* Exercise brief
Sort through the entries below and pull out lines containing the word "spray".

* Material for this exercise
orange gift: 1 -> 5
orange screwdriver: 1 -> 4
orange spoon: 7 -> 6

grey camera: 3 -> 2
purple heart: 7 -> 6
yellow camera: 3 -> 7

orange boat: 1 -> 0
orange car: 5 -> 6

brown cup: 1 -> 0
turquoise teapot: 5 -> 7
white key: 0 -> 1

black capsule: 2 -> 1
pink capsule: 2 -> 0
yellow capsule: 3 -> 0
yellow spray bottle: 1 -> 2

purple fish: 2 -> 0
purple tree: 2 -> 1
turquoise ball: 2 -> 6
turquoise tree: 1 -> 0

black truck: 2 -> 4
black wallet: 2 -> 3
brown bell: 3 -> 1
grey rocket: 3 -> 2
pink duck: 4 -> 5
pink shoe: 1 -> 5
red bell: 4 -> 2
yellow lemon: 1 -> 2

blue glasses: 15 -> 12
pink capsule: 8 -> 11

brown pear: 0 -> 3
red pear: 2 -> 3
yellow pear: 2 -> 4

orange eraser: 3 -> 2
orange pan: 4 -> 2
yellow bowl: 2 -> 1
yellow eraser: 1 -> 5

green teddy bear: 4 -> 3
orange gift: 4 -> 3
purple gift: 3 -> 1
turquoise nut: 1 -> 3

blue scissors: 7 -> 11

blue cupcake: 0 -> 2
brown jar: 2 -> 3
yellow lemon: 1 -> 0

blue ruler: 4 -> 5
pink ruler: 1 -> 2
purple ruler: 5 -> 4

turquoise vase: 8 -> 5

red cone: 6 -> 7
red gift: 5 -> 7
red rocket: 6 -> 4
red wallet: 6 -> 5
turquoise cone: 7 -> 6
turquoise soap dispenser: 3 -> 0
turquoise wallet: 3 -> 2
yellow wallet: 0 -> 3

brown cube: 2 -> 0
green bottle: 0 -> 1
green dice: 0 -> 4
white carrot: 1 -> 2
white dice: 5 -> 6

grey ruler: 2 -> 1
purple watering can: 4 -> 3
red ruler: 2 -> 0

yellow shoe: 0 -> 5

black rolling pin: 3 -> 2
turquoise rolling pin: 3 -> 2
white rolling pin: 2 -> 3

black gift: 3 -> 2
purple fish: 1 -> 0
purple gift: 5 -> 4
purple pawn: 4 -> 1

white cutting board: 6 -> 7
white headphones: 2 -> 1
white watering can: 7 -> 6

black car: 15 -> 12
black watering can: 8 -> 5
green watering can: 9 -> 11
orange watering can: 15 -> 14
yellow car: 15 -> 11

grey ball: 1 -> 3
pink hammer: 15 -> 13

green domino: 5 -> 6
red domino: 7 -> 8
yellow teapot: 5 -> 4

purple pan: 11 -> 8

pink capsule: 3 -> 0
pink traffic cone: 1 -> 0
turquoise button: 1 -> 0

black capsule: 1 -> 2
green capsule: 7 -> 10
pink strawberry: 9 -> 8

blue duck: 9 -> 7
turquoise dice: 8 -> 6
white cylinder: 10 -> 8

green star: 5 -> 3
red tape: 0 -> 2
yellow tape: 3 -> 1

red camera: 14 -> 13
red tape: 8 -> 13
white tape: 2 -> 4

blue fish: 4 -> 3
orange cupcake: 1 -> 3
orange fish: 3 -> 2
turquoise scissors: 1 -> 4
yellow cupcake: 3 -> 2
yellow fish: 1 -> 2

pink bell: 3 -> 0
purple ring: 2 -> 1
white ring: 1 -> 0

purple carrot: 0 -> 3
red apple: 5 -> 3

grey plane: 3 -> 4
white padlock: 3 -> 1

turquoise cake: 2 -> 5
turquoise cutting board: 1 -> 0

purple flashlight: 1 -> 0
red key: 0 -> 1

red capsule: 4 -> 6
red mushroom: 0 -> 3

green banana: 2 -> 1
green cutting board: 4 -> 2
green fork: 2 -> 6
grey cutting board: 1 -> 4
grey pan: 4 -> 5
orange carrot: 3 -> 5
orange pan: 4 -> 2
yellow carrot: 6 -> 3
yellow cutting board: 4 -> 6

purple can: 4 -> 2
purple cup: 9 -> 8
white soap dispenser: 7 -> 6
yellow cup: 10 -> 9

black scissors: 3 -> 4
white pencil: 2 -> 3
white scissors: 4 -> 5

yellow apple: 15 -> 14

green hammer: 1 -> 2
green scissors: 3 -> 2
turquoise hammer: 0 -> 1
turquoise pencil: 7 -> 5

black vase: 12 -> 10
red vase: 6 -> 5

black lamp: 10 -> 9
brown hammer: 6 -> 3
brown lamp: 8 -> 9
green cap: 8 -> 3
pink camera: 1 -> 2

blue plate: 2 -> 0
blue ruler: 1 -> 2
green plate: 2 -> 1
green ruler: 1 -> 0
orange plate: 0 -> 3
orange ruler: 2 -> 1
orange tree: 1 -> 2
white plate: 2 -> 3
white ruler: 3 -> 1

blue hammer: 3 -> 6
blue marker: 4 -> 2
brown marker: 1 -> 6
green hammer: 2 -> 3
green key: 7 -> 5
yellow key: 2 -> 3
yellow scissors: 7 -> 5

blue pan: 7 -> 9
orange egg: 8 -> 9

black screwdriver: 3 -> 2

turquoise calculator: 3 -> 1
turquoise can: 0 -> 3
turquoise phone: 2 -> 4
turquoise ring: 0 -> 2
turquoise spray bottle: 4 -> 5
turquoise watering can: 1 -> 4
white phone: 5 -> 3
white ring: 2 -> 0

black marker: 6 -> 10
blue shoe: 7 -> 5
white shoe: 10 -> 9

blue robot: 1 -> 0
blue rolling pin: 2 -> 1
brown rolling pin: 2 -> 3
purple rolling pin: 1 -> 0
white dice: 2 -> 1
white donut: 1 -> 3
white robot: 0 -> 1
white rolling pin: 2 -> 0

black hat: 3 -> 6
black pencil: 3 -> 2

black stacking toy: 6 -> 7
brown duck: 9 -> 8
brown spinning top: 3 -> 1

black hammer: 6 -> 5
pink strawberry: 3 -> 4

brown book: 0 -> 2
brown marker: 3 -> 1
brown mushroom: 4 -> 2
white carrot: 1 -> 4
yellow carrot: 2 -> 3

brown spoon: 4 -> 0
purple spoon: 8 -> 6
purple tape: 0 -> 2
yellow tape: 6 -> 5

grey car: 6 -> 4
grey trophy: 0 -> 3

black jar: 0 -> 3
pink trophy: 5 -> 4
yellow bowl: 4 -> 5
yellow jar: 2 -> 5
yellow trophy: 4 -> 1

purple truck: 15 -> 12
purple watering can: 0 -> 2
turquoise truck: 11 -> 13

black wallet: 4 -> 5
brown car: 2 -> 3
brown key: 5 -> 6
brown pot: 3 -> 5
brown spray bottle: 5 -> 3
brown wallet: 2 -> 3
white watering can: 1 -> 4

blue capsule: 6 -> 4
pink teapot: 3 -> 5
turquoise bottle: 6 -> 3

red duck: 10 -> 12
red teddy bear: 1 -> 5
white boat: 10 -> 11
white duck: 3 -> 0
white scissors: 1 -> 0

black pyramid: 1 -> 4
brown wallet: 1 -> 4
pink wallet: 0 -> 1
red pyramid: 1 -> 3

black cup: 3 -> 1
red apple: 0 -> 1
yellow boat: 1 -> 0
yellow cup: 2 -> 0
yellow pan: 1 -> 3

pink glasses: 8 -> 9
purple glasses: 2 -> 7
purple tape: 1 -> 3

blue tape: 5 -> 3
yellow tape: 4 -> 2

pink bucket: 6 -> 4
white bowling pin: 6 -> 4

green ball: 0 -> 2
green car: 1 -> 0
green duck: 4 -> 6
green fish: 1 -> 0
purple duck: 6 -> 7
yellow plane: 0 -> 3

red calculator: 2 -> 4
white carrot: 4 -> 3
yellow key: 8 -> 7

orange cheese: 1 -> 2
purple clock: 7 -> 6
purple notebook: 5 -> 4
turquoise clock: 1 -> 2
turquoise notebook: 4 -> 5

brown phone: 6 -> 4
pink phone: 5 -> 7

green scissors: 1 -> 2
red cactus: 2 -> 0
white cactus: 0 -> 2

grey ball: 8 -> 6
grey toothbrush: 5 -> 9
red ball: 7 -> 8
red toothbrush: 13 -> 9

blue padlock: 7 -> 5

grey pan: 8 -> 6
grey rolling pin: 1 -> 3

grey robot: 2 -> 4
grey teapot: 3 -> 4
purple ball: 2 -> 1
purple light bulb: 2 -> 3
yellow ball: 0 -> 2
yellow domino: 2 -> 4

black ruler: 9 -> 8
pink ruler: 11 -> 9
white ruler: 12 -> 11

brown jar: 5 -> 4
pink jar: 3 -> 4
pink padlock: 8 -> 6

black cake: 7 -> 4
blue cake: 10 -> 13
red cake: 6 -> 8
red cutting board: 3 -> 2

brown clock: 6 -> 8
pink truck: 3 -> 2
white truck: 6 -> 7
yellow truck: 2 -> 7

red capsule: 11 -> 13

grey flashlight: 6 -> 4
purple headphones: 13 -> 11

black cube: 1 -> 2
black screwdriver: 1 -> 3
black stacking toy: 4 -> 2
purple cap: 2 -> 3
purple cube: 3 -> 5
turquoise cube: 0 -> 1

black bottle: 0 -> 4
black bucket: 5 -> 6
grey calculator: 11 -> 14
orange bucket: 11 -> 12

* Problem solution
yellow spray bottle: 1 -> 2
turquoise spray bottle: 4 -> 5
brown spray bottle: 5 -> 3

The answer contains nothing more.